------ EXERCISE MATERIAL
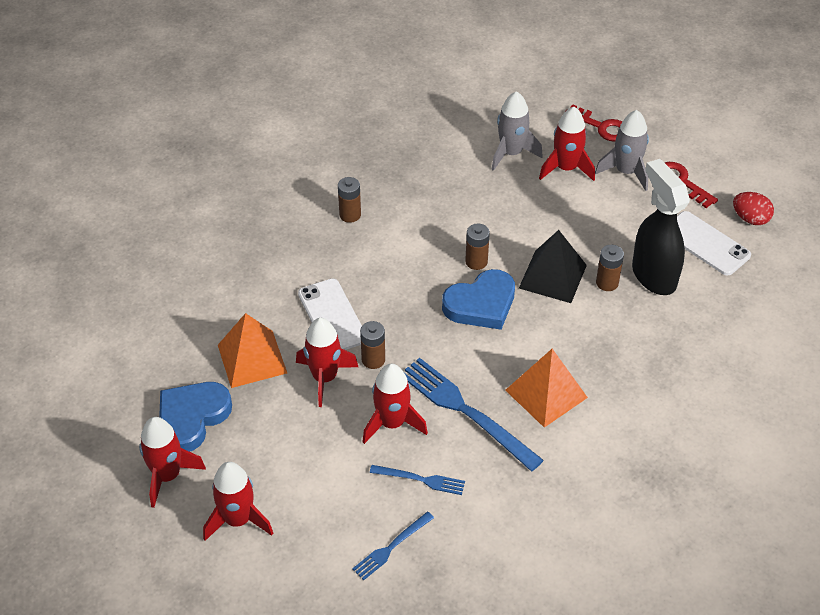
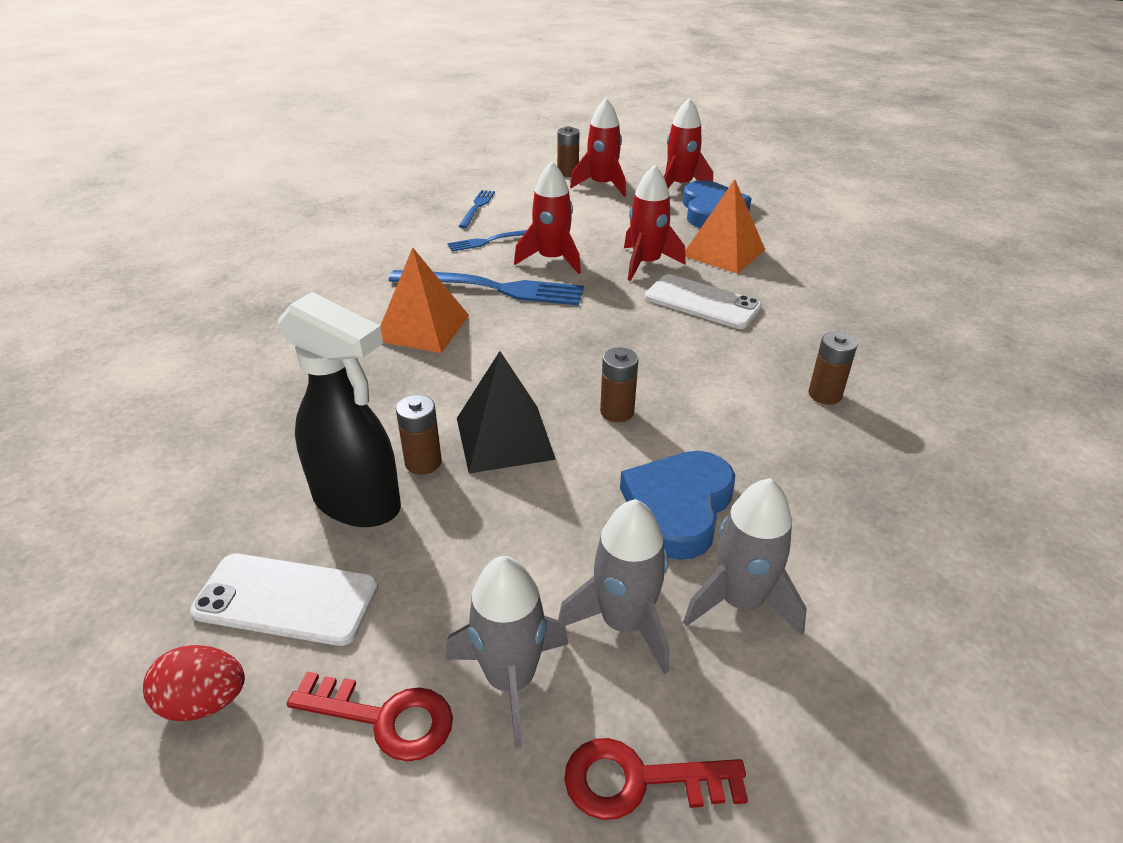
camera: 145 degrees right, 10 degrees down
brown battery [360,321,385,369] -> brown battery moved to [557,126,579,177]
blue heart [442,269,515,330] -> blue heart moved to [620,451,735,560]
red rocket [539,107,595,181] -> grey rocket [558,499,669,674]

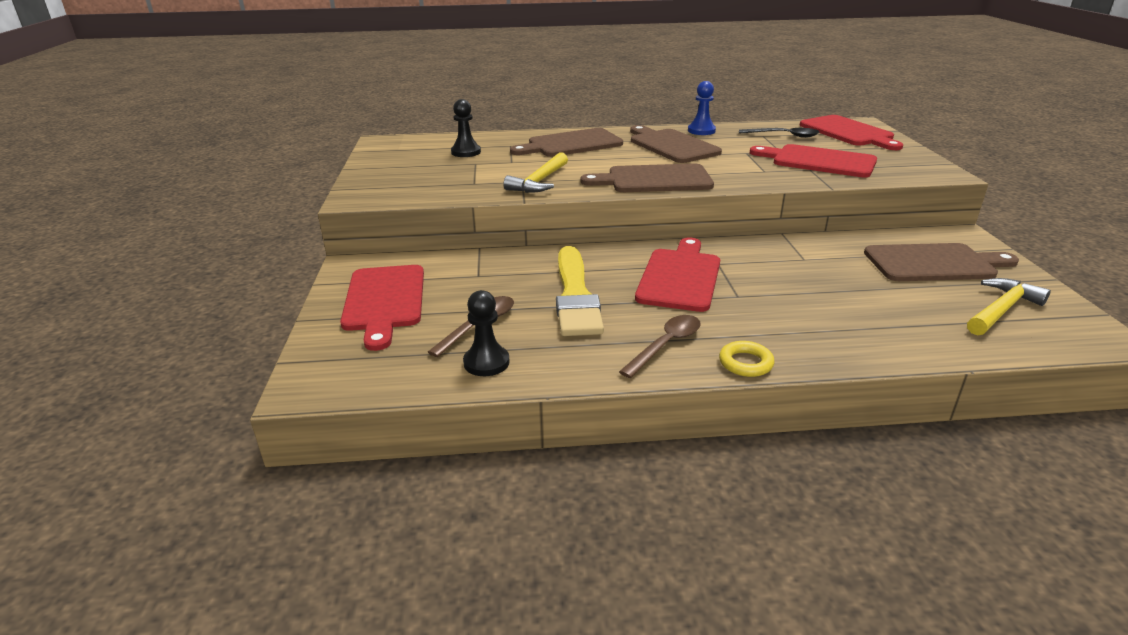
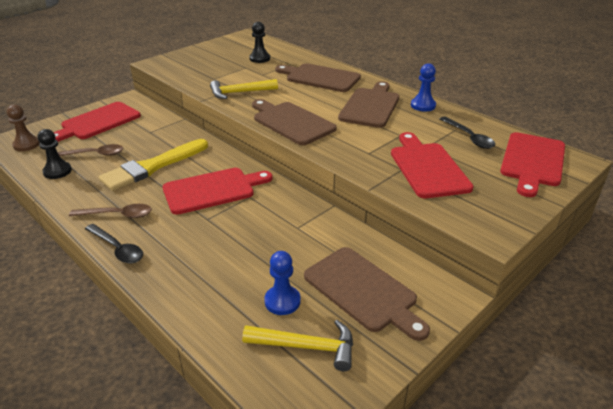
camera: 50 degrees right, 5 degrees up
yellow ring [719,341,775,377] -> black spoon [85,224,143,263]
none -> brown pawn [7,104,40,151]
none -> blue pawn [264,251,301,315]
------------
------ EXERCISE MATERIAL
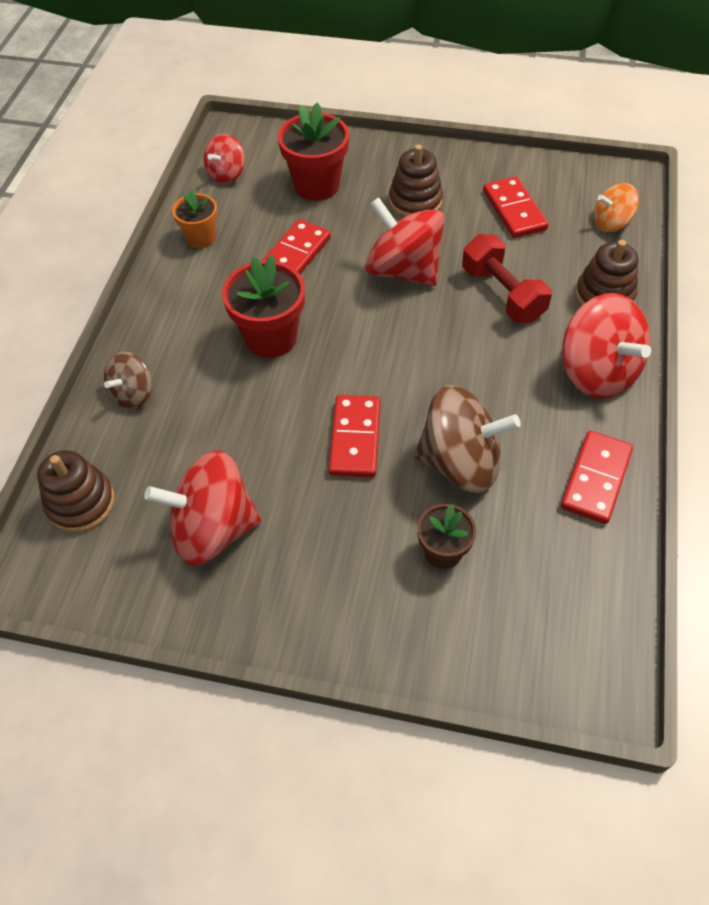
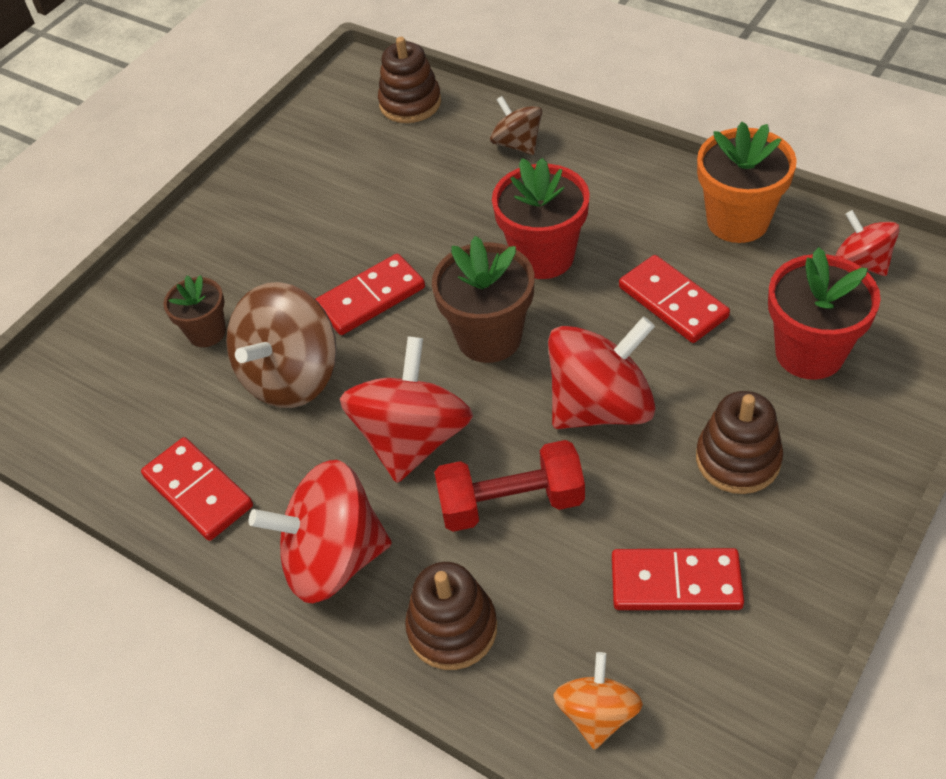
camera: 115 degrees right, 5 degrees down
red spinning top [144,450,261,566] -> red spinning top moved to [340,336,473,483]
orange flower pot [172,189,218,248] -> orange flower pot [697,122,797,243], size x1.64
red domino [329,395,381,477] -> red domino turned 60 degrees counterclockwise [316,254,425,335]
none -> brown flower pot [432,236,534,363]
------------
What is needed is every line of the records that contains the word "flower".

▶ OUTPUT OF THE TASK
orange flower pot [172,189,218,248] -> orange flower pot [697,122,797,243], size x1.64
none -> brown flower pot [432,236,534,363]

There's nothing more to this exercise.